Two lines below mark the span: the one containing "pink ring [712,361,782,423] -> none" and the one containing "purple hat [161,360,238,439]". Set down both, plus every line between, exactly as they stand, and nothing else.

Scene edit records
%%
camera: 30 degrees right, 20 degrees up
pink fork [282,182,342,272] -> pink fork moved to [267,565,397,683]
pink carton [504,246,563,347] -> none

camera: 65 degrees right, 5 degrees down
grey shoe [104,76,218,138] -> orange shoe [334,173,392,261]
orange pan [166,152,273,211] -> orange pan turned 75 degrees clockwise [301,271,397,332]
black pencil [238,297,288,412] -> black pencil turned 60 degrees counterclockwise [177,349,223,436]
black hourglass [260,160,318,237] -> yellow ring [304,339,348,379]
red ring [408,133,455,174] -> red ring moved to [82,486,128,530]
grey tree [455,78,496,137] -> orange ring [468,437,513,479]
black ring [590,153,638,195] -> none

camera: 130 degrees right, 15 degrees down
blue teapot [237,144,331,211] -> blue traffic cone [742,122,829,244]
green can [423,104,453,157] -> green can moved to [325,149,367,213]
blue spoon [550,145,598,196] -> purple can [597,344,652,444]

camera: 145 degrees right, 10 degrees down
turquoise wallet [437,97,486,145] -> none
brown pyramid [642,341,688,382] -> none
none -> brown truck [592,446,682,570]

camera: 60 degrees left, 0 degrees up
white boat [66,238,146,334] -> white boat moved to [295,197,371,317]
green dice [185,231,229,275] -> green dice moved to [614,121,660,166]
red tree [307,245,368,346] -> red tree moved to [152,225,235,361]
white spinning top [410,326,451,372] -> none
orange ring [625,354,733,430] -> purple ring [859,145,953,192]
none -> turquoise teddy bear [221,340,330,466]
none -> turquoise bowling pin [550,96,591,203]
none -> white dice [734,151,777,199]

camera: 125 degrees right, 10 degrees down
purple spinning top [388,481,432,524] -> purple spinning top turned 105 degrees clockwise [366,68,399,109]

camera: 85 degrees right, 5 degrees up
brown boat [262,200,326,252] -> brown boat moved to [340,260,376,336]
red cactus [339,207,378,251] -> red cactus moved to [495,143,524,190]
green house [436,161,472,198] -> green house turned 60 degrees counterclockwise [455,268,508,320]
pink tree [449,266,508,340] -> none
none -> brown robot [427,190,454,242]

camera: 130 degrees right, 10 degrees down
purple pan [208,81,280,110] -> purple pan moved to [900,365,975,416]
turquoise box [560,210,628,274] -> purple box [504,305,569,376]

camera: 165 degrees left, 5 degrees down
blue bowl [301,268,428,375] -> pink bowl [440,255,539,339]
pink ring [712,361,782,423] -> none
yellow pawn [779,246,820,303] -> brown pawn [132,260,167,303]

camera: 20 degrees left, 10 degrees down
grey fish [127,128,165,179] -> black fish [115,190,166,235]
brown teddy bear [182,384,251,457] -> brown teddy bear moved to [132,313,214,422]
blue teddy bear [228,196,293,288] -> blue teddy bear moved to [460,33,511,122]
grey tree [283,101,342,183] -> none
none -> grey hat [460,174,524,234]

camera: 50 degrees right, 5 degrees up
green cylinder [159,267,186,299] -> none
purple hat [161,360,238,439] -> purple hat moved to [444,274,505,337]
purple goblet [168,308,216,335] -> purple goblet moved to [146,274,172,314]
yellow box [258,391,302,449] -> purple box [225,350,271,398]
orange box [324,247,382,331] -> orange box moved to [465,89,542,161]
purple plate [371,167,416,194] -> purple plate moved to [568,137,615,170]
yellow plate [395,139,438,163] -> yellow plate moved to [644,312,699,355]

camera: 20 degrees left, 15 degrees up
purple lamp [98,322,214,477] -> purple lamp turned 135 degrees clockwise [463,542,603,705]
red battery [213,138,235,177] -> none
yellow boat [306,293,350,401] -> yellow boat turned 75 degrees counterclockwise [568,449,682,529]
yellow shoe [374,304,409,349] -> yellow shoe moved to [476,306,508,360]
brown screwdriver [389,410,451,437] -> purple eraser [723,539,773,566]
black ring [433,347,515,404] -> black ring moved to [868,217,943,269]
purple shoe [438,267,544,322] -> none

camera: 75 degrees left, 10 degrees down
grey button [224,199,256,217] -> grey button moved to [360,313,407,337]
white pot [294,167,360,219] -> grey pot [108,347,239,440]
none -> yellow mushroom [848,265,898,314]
%%
-- EXERCISE ANSWER --
pink ring [712,361,782,423] -> none
yellow pawn [779,246,820,303] -> brown pawn [132,260,167,303]

camera: 20 degrees left, 10 degrees down
grey fish [127,128,165,179] -> black fish [115,190,166,235]
brown teddy bear [182,384,251,457] -> brown teddy bear moved to [132,313,214,422]
blue teddy bear [228,196,293,288] -> blue teddy bear moved to [460,33,511,122]
grey tree [283,101,342,183] -> none
none -> grey hat [460,174,524,234]

camera: 50 degrees right, 5 degrees up
green cylinder [159,267,186,299] -> none
purple hat [161,360,238,439] -> purple hat moved to [444,274,505,337]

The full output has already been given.